▸ 課題の指示: 次の項目をすべて、一字一句変えずに書き写しなさい。ただし、画像は解答に含めないこと。

= = = =

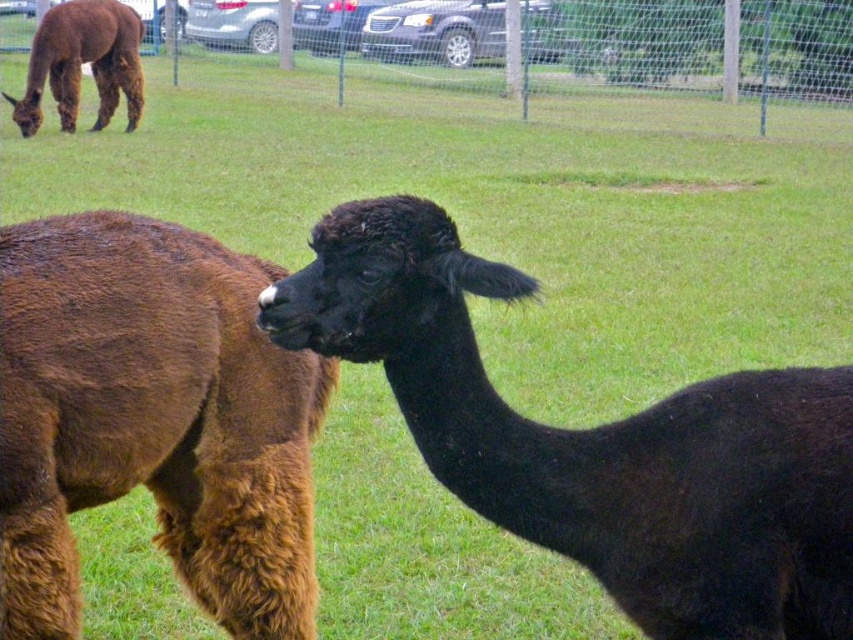
You are a photographer trying to capture both the black fuzzy alpaca at center and the fence at upper center in the same frame. Based on their sizes, which one would appear closer to the camera?

The black fuzzy alpaca at center has a smaller size compared to the fence at upper center, so it would appear closer to the camera since objects closer to the lens appear larger in the photo.

You are a photographer trying to capture both the brown fuzzy camel at left and the fence at upper center in the same frame. Based on their sizes, which object would appear smaller in the photo?

The brown fuzzy camel at left has a lesser width compared to the fence at upper center, so it would appear smaller in the photo.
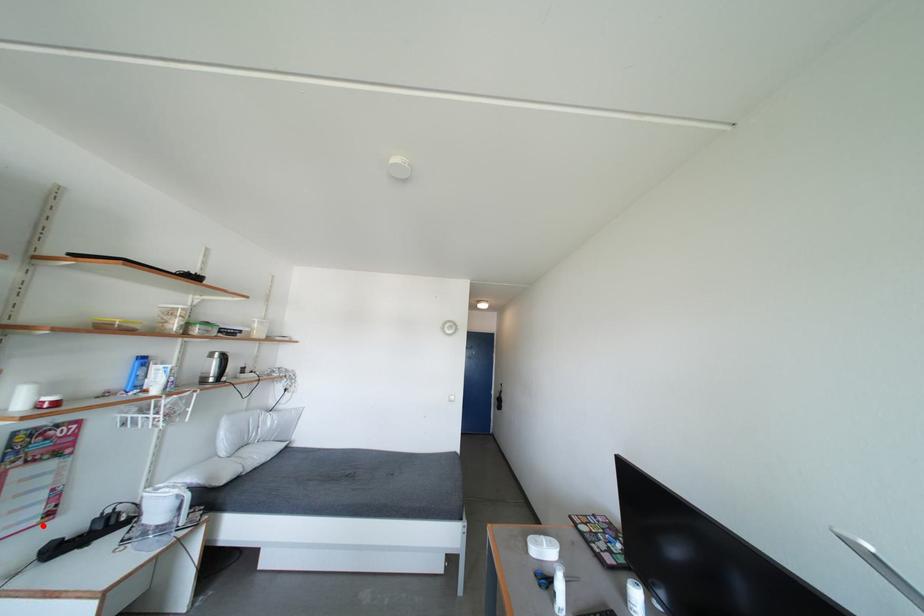
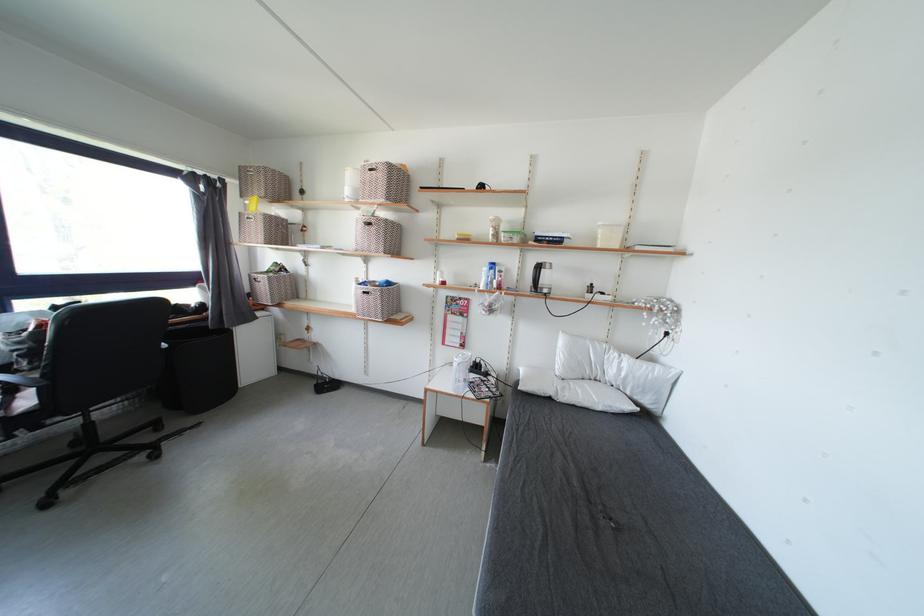
Question: I am providing you with two images of the same scene from different viewpoints. In image1, a red point is highlighted. Considering the same 3D point in image2, which of the following is correct?

Choices:
 (A) It is closer
 (B) It is farther

Answer: (A)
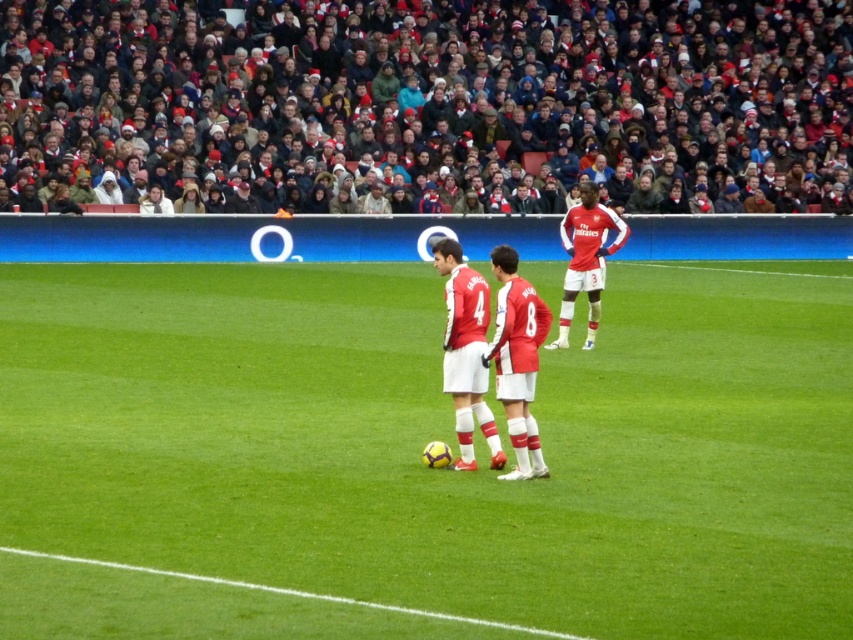
Question: Which of these objects is positioned closest to the matte red jersey at center?

Choices:
 (A) green grass at lower center
 (B) red scarf at upper center

Answer: (A)

Question: Is smooth green grass at center above green grass at lower center?

Choices:
 (A) no
 (B) yes

Answer: (B)

Question: Estimate the real-world distances between objects in this image. Which object is farther from the matte red jersey at center?

Choices:
 (A) red scarf at upper center
 (B) smooth green grass at center

Answer: (A)

Question: Which point is farther to the camera?

Choices:
 (A) (425, 125)
 (B) (496, 460)
 (C) (433, 483)
 (D) (456, 618)

Answer: (A)

Question: Is smooth green grass at center above red scarf at upper center?

Choices:
 (A) no
 (B) yes

Answer: (A)

Question: Is matte red jersey at center in front of green grass at lower center?

Choices:
 (A) yes
 (B) no

Answer: (B)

= = = =

▸ 解答欄:
You are a photographer trying to capture both the black fuzzy alpaca at center and the fence at upper center in the same frame. Based on their sizes, which one would appear closer to the camera?

The black fuzzy alpaca at center has a smaller size compared to the fence at upper center, so it would appear closer to the camera since objects closer to the lens appear larger in the photo.

You are a photographer trying to capture both the brown fuzzy camel at left and the fence at upper center in the same frame. Based on their sizes, which object would appear smaller in the photo?

The brown fuzzy camel at left has a lesser width compared to the fence at upper center, so it would appear smaller in the photo.
Question: I am providing you with two images of the same scene from different viewpoints. In image1, a red point is highlighted. Considering the same 3D point in image2, which of the following is correct?

Choices:
 (A) It is closer
 (B) It is farther

Answer: (A)
Question: Which of these objects is positioned closest to the matte red jersey at center?

Choices:
 (A) green grass at lower center
 (B) red scarf at upper center

Answer: (A)

Question: Is smooth green grass at center above green grass at lower center?

Choices:
 (A) no
 (B) yes

Answer: (B)

Question: Estimate the real-world distances between objects in this image. Which object is farther from the matte red jersey at center?

Choices:
 (A) red scarf at upper center
 (B) smooth green grass at center

Answer: (A)

Question: Which point is farther to the camera?

Choices:
 (A) (425, 125)
 (B) (496, 460)
 (C) (433, 483)
 (D) (456, 618)

Answer: (A)

Question: Is smooth green grass at center above red scarf at upper center?

Choices:
 (A) no
 (B) yes

Answer: (A)

Question: Is matte red jersey at center in front of green grass at lower center?

Choices:
 (A) yes
 (B) no

Answer: (B)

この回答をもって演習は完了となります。